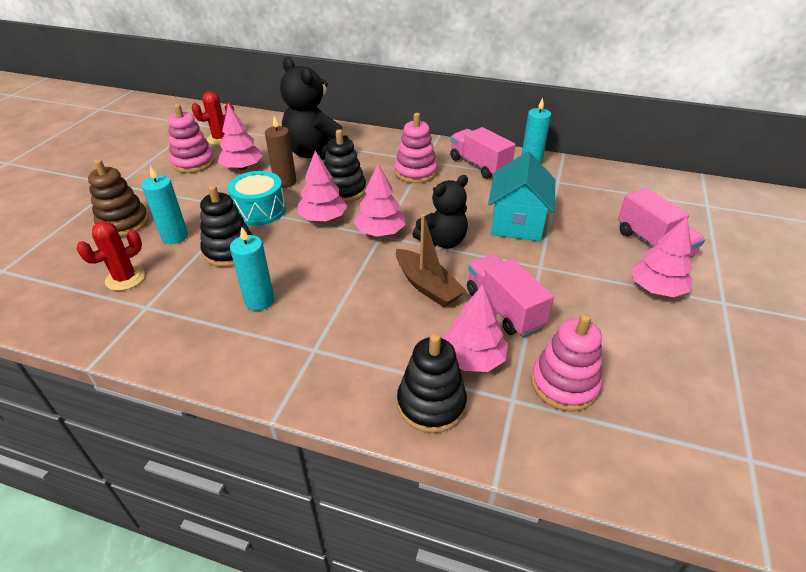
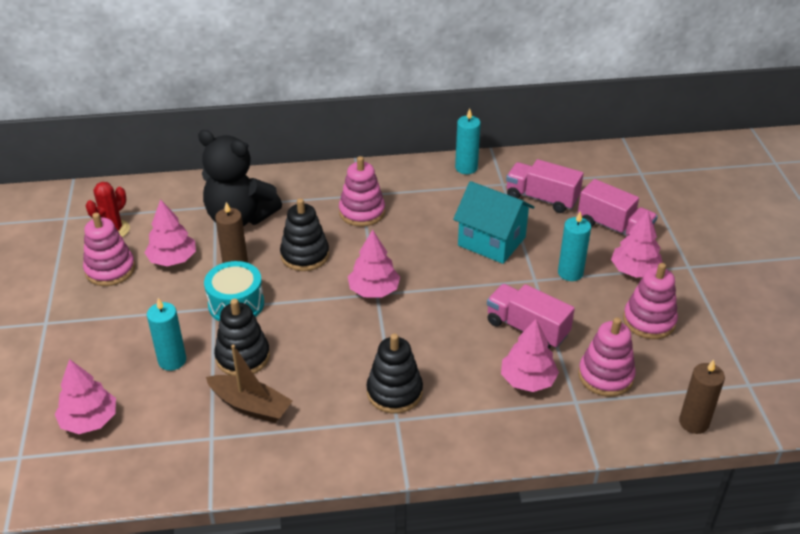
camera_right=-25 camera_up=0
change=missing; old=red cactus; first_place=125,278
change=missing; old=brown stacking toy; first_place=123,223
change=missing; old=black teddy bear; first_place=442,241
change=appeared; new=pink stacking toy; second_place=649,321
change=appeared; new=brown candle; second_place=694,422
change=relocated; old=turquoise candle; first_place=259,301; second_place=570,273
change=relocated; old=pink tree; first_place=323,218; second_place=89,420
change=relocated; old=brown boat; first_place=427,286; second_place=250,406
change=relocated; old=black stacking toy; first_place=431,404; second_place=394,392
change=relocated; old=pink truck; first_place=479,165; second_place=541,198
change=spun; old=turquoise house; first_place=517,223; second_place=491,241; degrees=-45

○ ○ ○ ○ ○ ○ ○

→ THE PROBLEM: Work out how many lines of the material contain "appeared". Reply with that number only.

→ THE ANSWER: 2